**Supplied data**.
# # # # #

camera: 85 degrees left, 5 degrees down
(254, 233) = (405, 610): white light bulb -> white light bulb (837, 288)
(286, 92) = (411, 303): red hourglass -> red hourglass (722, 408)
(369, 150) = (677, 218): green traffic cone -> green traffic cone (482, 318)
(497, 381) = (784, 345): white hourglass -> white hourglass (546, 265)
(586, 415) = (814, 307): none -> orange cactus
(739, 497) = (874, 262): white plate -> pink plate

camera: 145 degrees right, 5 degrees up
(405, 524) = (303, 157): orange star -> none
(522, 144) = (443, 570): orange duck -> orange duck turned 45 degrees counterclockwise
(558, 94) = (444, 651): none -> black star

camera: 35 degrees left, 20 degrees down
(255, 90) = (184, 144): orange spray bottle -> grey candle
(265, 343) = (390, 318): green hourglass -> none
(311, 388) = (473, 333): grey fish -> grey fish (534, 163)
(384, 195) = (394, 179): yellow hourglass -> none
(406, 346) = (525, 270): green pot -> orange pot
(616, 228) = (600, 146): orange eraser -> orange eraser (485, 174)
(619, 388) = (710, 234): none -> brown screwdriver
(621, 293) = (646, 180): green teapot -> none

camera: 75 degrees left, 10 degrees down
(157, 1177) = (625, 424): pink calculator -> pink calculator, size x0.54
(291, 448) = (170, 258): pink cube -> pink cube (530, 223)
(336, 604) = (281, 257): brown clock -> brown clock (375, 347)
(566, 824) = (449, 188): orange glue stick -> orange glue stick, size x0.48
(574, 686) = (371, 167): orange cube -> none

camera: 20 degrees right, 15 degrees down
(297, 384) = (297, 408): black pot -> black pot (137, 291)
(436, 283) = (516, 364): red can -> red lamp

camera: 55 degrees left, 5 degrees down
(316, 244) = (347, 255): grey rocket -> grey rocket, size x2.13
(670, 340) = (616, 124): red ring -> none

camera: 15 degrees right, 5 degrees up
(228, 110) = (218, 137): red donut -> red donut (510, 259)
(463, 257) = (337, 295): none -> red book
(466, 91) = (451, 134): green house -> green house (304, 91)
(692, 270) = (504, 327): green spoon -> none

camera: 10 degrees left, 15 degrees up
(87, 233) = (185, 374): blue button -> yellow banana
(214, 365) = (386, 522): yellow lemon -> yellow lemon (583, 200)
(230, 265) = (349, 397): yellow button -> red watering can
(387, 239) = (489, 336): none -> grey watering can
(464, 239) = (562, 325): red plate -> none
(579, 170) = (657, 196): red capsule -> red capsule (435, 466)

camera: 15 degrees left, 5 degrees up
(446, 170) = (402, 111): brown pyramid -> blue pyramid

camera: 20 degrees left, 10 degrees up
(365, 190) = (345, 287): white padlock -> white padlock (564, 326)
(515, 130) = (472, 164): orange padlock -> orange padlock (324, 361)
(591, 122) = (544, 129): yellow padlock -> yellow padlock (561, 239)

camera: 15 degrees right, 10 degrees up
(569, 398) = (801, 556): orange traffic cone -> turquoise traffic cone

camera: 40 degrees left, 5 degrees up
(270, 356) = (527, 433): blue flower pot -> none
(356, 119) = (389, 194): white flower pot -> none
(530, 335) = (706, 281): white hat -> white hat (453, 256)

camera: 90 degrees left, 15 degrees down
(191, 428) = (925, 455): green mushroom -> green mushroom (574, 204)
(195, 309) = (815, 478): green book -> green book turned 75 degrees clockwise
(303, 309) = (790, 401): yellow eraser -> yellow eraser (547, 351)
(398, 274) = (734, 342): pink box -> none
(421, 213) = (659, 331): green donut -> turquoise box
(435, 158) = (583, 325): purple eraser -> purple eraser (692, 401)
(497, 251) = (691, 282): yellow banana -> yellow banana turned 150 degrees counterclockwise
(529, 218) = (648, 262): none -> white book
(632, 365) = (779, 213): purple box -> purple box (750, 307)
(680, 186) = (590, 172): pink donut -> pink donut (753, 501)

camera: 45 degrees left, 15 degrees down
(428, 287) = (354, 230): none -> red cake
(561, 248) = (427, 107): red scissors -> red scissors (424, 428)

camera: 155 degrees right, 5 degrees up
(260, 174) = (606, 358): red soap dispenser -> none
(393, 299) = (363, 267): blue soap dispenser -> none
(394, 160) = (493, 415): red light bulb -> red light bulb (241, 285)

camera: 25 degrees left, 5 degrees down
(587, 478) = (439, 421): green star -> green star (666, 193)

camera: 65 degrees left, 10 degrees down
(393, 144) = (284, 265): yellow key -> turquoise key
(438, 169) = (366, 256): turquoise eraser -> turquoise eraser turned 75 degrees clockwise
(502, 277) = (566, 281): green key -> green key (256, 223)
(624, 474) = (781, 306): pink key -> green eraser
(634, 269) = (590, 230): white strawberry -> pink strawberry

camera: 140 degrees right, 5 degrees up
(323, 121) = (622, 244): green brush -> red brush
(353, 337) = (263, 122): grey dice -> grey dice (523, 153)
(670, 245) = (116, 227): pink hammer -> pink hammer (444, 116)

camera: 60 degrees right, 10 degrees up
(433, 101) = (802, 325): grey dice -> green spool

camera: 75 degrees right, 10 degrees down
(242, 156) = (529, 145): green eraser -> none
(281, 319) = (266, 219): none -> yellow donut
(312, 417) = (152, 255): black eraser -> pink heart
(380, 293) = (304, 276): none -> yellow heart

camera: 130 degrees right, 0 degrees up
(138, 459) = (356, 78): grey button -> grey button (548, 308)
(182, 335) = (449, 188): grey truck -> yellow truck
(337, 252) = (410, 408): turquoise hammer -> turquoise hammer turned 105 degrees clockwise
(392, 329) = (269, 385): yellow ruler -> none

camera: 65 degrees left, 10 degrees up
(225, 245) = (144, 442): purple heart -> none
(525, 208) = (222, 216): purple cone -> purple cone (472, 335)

# # # # #

**Your assignment**.
Using the listing, count the lines where the word "soap" appears and reply with only that number.

**Answer to the exercise**.
2